▶ **What to do**
"scissors" appears in how many lines of the entries? State only the number.

▶ **Records for the task**
◇ ◇ ◇ ◇

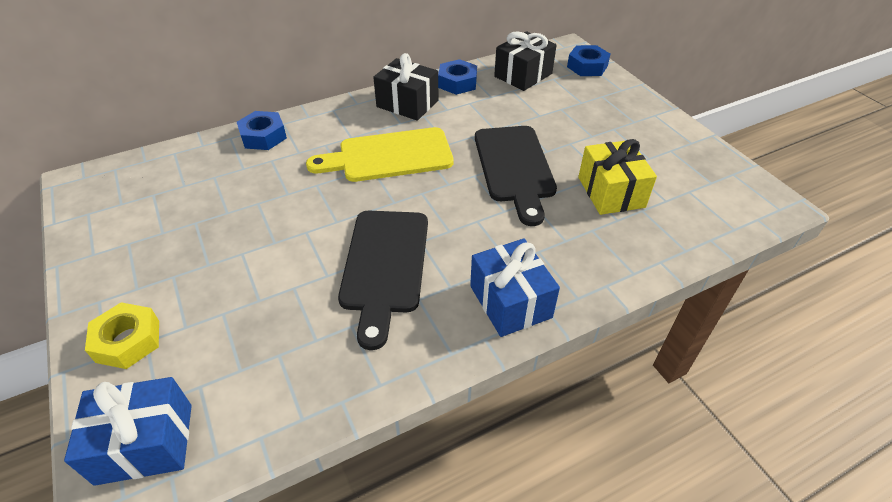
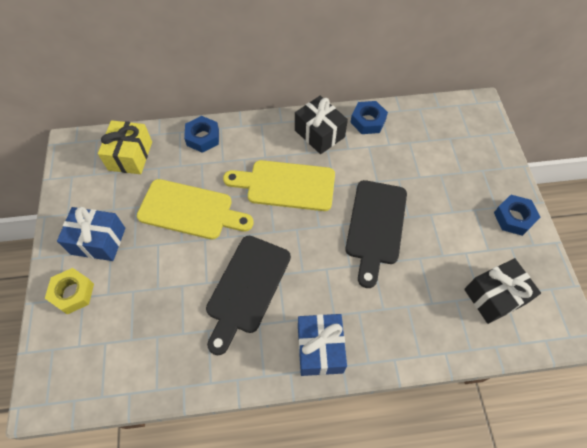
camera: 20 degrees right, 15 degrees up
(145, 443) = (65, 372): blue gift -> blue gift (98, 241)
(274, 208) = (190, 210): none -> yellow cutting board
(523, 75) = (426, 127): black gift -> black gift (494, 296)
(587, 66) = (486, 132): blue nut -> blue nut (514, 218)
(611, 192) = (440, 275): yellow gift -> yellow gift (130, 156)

◇ ◇ ◇ ◇

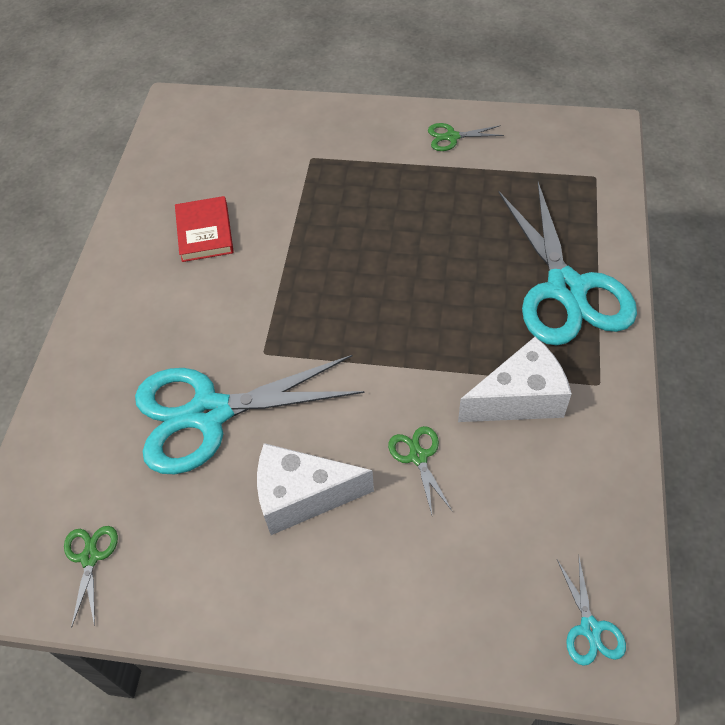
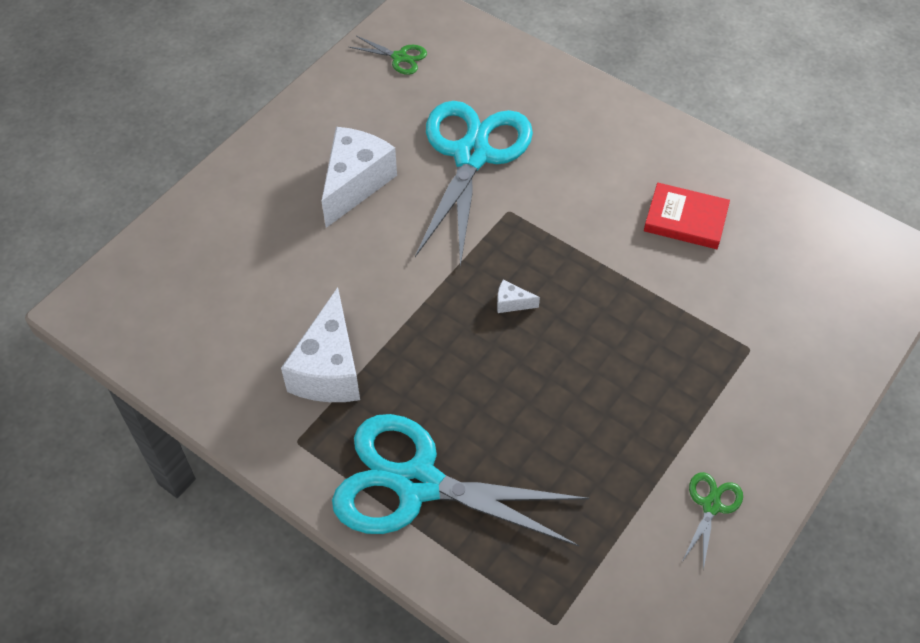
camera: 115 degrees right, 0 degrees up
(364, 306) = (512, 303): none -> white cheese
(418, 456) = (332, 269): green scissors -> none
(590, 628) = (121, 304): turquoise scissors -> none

◇ ◇ ◇ ◇

▶ **Task result**
2